Segment Start: Dataset records

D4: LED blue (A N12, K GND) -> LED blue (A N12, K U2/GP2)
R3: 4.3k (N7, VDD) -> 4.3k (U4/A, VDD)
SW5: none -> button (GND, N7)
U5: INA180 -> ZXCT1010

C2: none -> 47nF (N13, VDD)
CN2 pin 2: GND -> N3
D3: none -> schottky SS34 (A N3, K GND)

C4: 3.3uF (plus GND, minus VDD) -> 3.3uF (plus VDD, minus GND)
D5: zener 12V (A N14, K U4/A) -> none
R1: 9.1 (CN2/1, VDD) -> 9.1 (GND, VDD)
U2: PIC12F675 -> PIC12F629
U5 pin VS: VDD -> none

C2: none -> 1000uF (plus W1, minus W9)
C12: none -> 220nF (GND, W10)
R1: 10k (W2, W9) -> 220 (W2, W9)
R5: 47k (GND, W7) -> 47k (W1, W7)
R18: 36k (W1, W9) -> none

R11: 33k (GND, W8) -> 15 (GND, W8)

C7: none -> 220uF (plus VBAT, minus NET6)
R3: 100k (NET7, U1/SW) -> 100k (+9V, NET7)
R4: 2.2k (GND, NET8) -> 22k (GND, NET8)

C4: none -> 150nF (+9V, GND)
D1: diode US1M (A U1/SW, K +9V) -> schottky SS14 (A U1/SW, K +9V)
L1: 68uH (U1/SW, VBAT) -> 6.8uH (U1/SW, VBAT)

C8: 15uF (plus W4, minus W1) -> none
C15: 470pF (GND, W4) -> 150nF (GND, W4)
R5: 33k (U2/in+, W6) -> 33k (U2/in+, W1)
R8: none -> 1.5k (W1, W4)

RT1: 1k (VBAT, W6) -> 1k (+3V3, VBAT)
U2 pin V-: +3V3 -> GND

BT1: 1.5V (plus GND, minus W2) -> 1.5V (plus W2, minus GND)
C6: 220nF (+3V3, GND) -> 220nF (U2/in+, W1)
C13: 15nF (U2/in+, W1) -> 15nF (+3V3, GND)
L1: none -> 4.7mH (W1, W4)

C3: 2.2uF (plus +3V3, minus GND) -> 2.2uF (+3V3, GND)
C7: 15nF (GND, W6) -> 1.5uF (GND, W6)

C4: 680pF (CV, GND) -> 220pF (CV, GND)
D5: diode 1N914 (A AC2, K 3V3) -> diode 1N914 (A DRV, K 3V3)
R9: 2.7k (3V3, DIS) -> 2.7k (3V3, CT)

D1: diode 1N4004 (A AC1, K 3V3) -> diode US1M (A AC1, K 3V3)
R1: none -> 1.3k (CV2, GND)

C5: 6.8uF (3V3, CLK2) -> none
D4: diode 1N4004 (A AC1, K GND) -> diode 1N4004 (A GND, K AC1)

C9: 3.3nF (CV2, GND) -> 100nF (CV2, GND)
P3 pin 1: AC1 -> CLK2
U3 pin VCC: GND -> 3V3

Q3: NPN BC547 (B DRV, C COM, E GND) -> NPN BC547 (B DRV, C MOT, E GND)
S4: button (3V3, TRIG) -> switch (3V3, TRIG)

Segment End: Dataset records

### Work request
All that should appear in the response is the run of lines from the first line of the entries through the line containing "R1: 9.1 (CN2/1, VDD) -> 9.1 (GND, VDD)", copied exactly.

### Response to this exercise
D4: LED blue (A N12, K GND) -> LED blue (A N12, K U2/GP2)
R3: 4.3k (N7, VDD) -> 4.3k (U4/A, VDD)
SW5: none -> button (GND, N7)
U5: INA180 -> ZXCT1010

C2: none -> 47nF (N13, VDD)
CN2 pin 2: GND -> N3
D3: none -> schottky SS34 (A N3, K GND)

C4: 3.3uF (plus GND, minus VDD) -> 3.3uF (plus VDD, minus GND)
D5: zener 12V (A N14, K U4/A) -> none
R1: 9.1 (CN2/1, VDD) -> 9.1 (GND, VDD)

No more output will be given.